_TASK STATEMENT:_
Your response should be an exact reproduction of the data below, beginning at the line containing "(265, 222) = (487, 304): none" and ending with the final line.

_DATA SHOWN:_
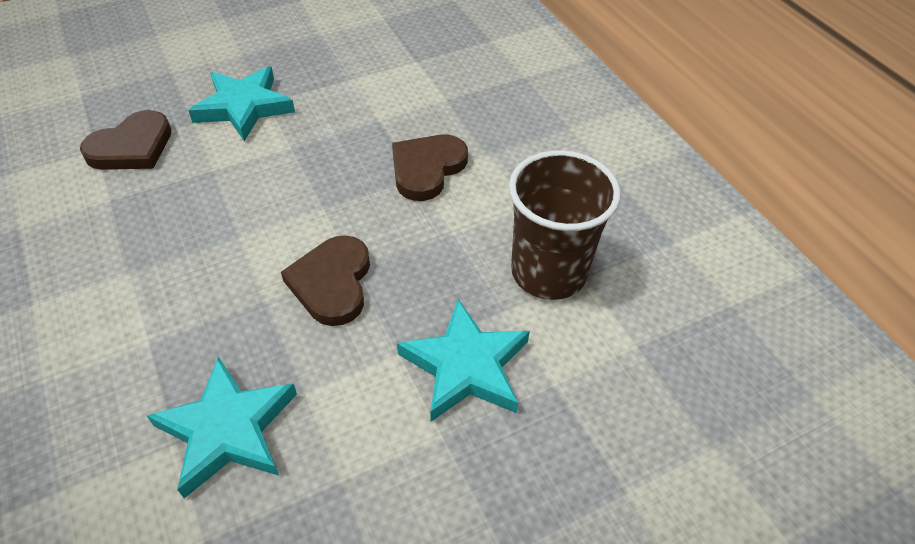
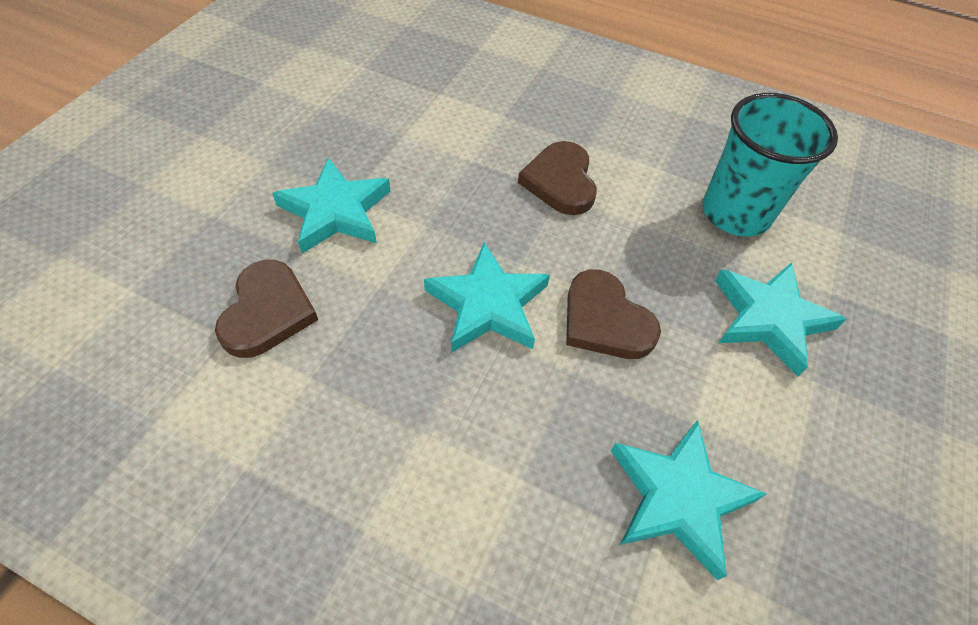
camera: 40 degrees left, 5 degrees up
(265, 222) = (487, 304): none -> turquoise star
(548, 272) = (735, 213): brown cup -> turquoise cup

_RESPONSE AREA:_
(265, 222) = (487, 304): none -> turquoise star
(548, 272) = (735, 213): brown cup -> turquoise cup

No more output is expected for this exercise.